(Dataset records)
+++++

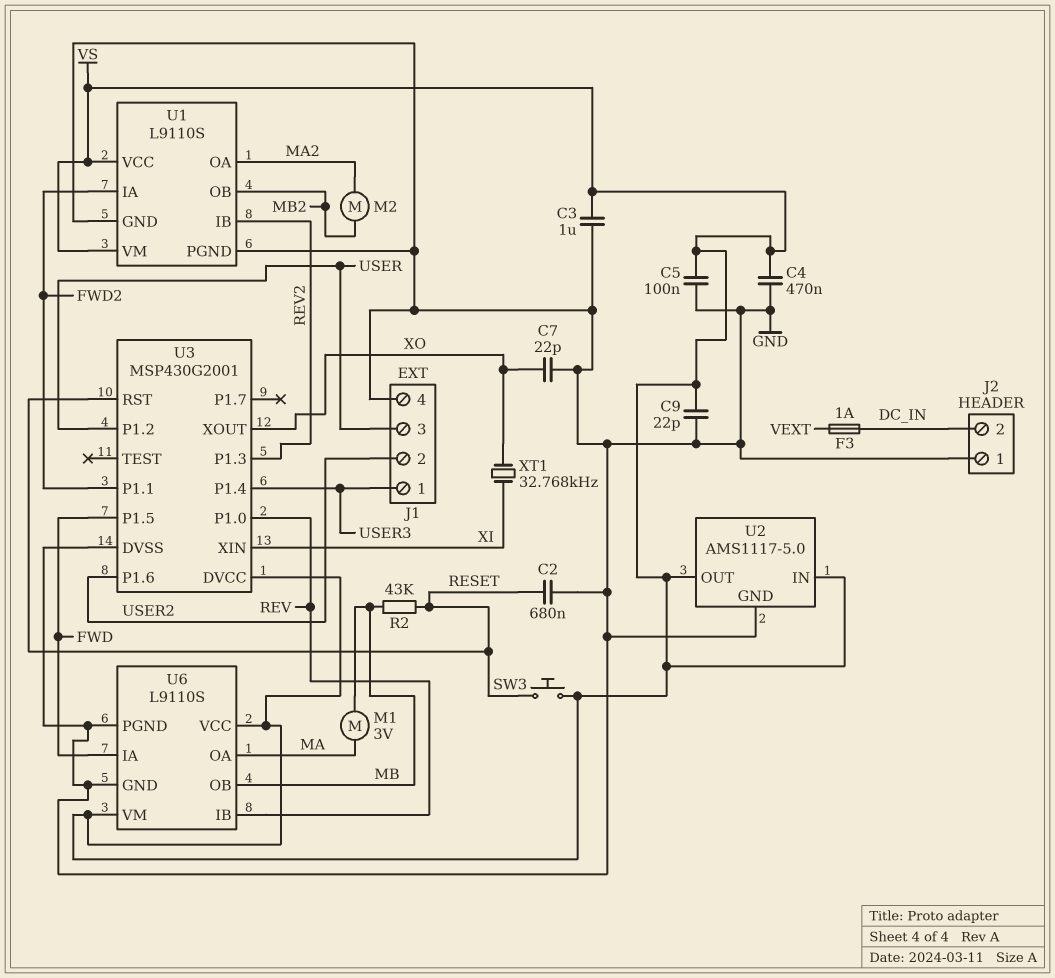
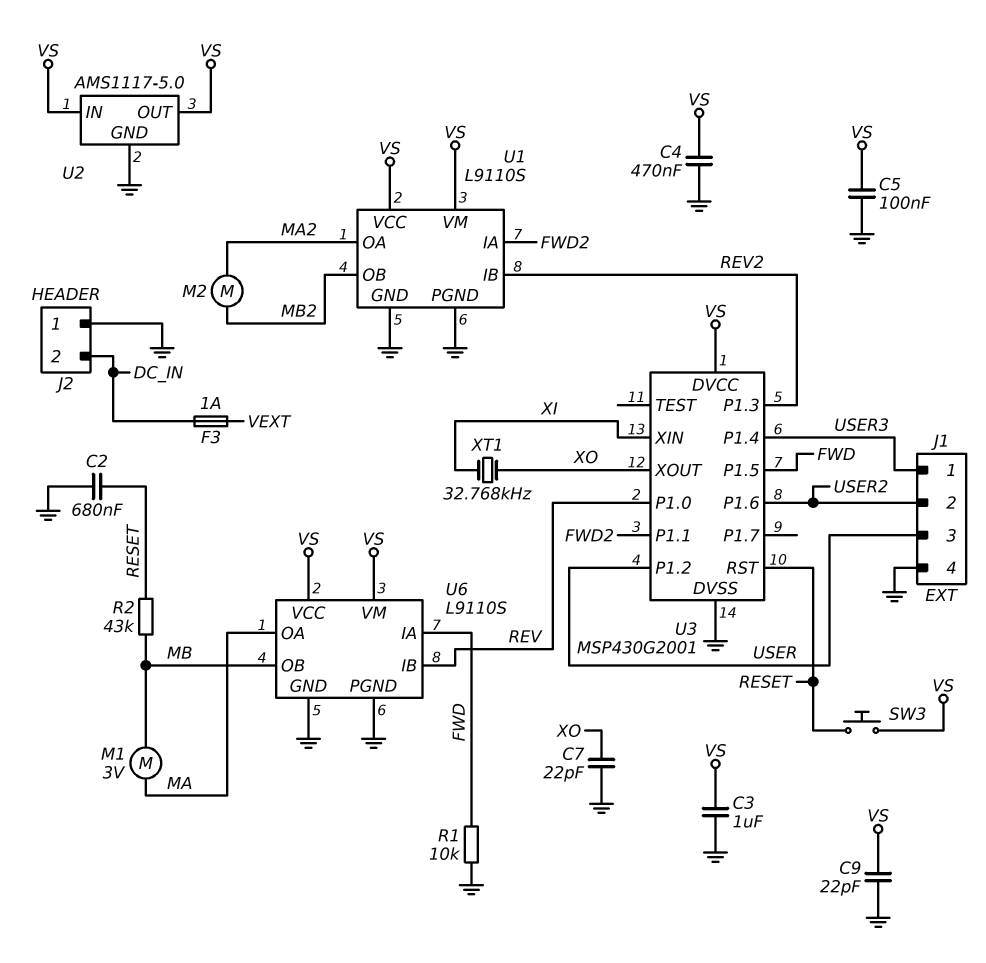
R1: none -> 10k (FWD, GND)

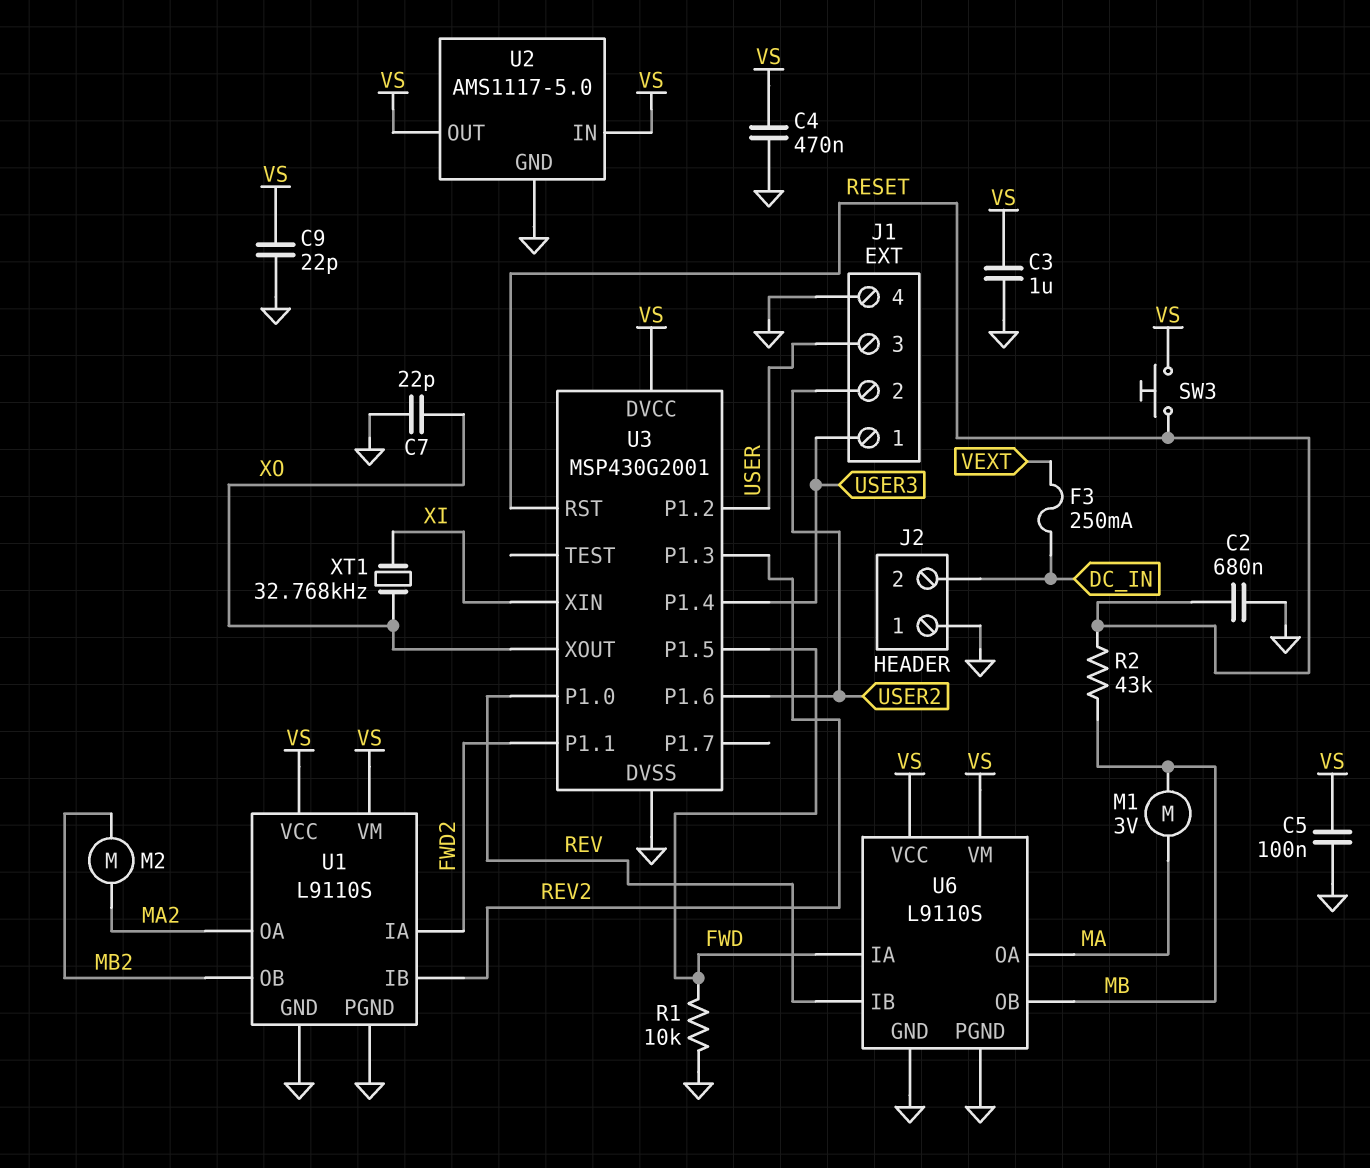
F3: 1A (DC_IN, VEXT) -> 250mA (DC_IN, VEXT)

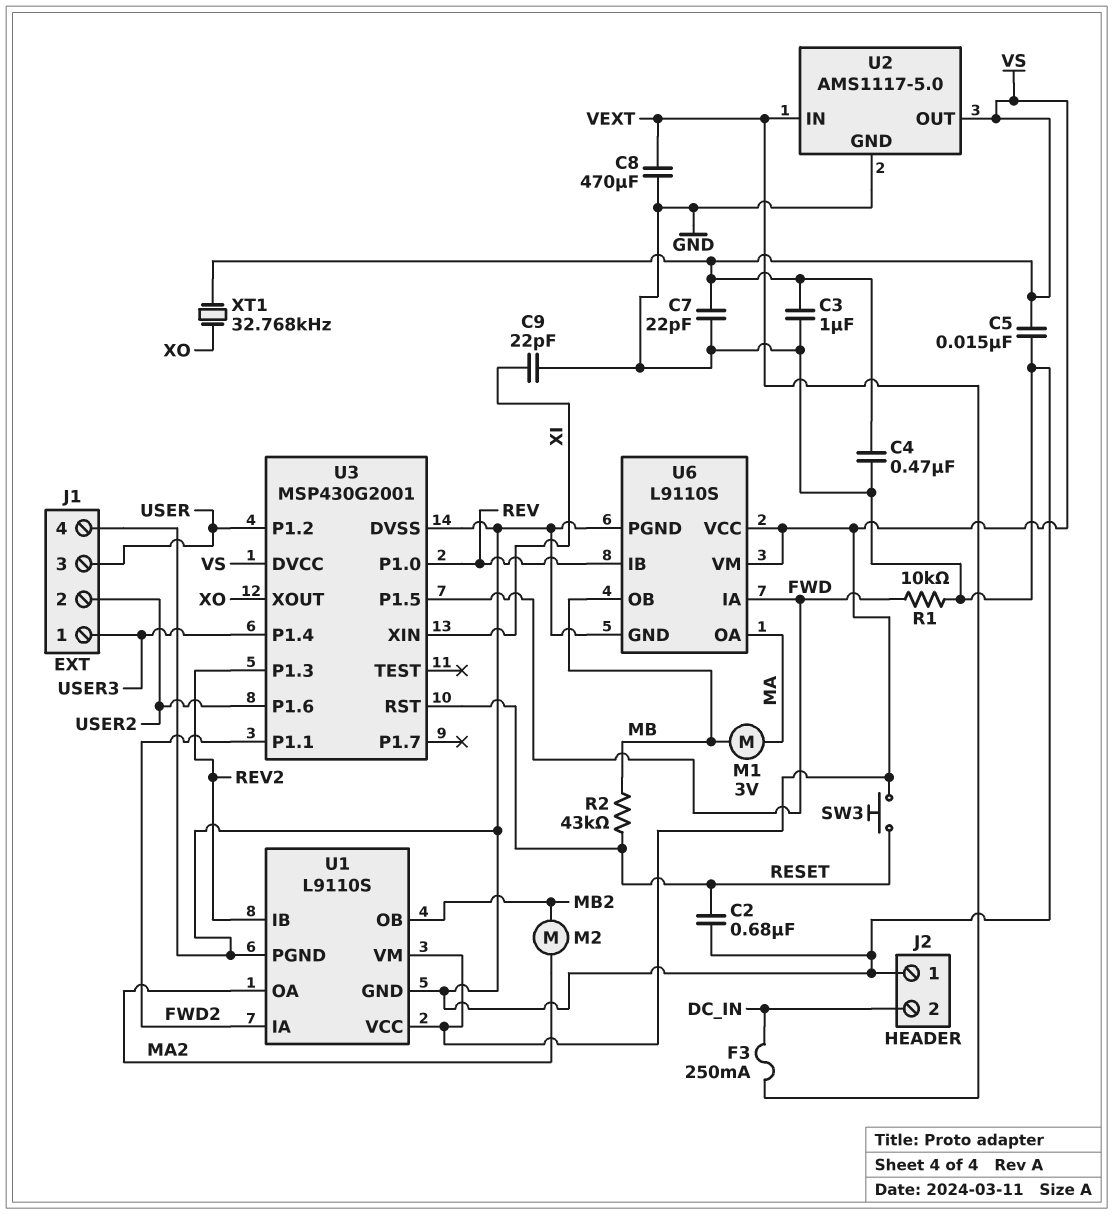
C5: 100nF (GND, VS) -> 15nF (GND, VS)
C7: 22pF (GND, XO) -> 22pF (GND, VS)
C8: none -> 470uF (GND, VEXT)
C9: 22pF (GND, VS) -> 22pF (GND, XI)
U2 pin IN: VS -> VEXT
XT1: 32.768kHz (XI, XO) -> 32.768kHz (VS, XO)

+++++

» **WHAT THIS TASK INVOLVES**: Each entry must be retyped word for word, with every image omitted.

» **RESULT FOR THIS TASK**:
R1: none -> 10k (FWD, GND)

F3: 1A (DC_IN, VEXT) -> 250mA (DC_IN, VEXT)

C5: 100nF (GND, VS) -> 15nF (GND, VS)
C7: 22pF (GND, XO) -> 22pF (GND, VS)
C8: none -> 470uF (GND, VEXT)
C9: 22pF (GND, VS) -> 22pF (GND, XI)
U2 pin IN: VS -> VEXT
XT1: 32.768kHz (XI, XO) -> 32.768kHz (VS, XO)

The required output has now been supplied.